=== Aim of the exercise ===
Could each entry below be written out exactly, with every picture dropped?

=== The input ===

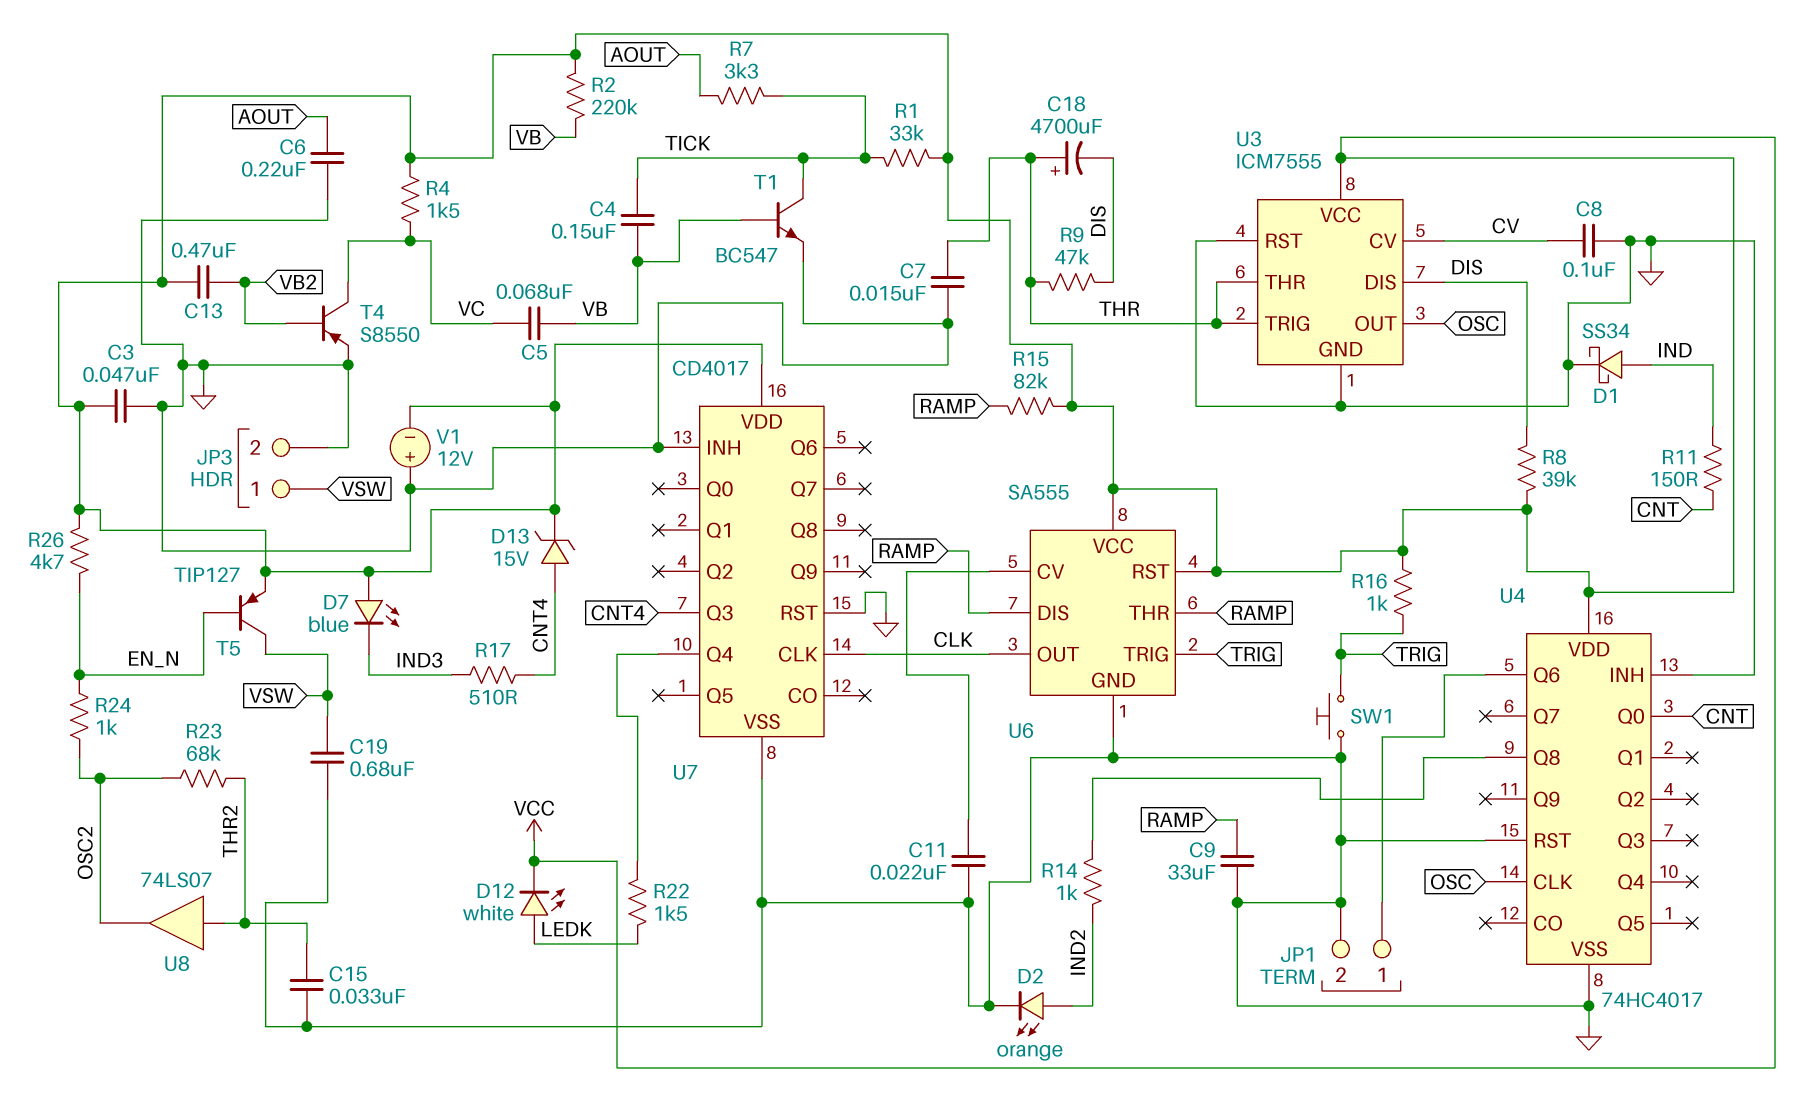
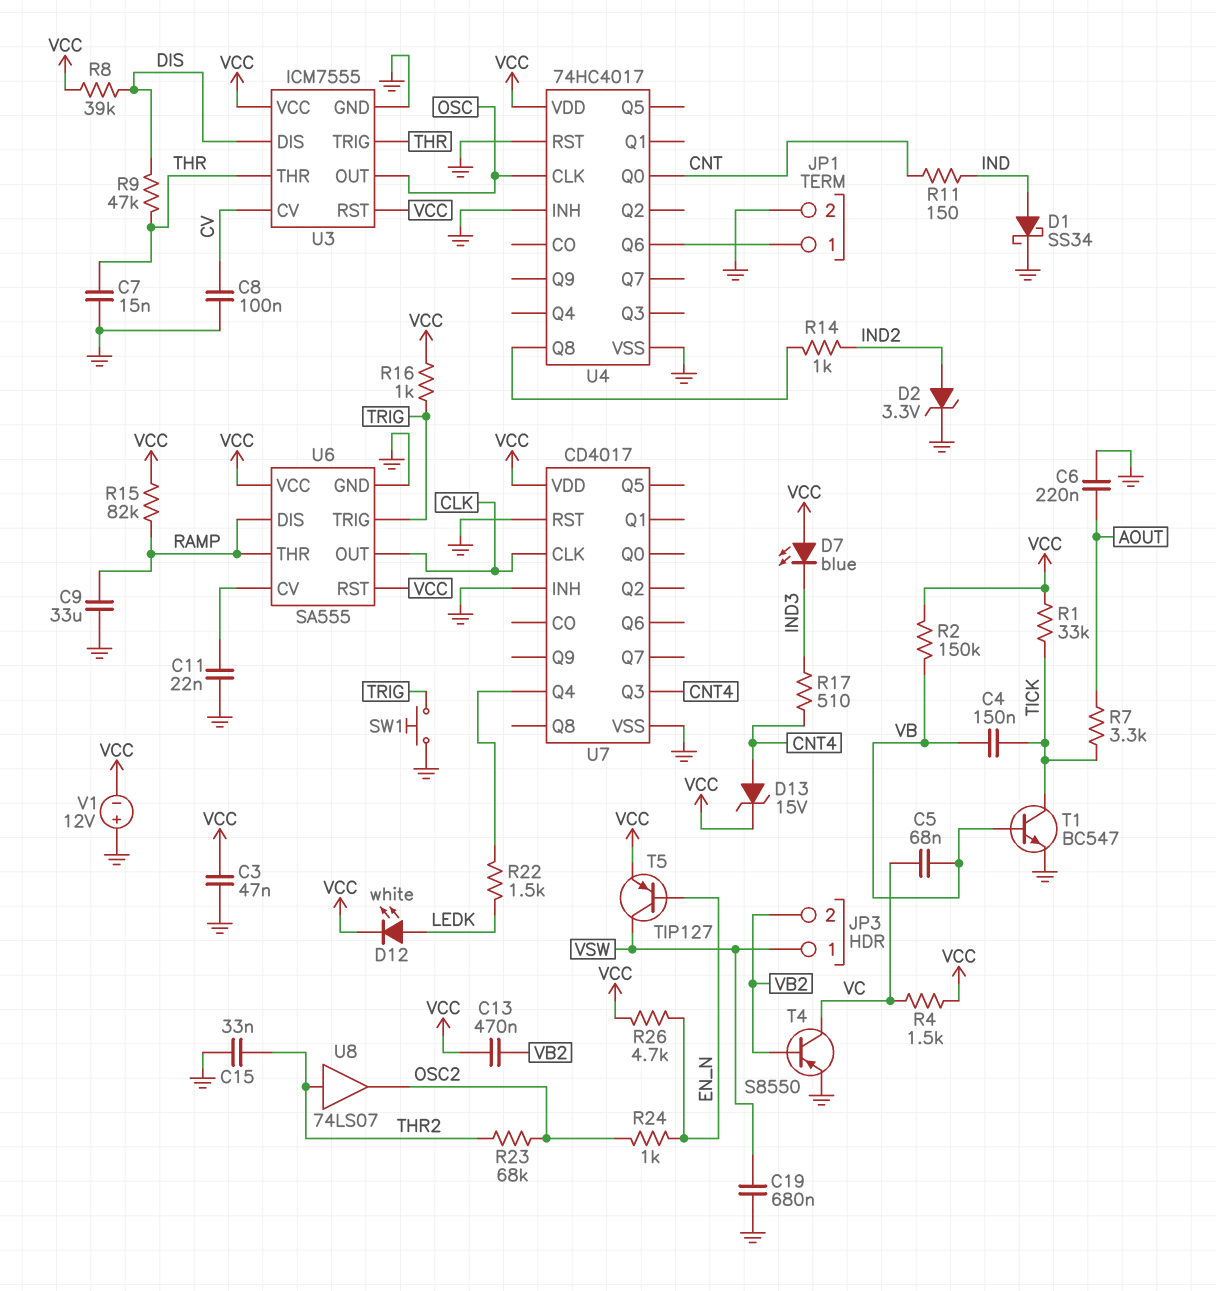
C18: 4700uF (plus THR, minus DIS) -> none
D2: LED orange (A IND2, K GND) -> zener 3.3V (A IND2, K GND)
JP3 pin 2: GND -> VB2
R2: 220k (VB, VCC) -> 150k (VB, VCC)
U3 pin RST: GND -> VCC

=== Task solution ===
C18: 4700uF (plus THR, minus DIS) -> none
D2: LED orange (A IND2, K GND) -> zener 3.3V (A IND2, K GND)
JP3 pin 2: GND -> VB2
R2: 220k (VB, VCC) -> 150k (VB, VCC)
U3 pin RST: GND -> VCC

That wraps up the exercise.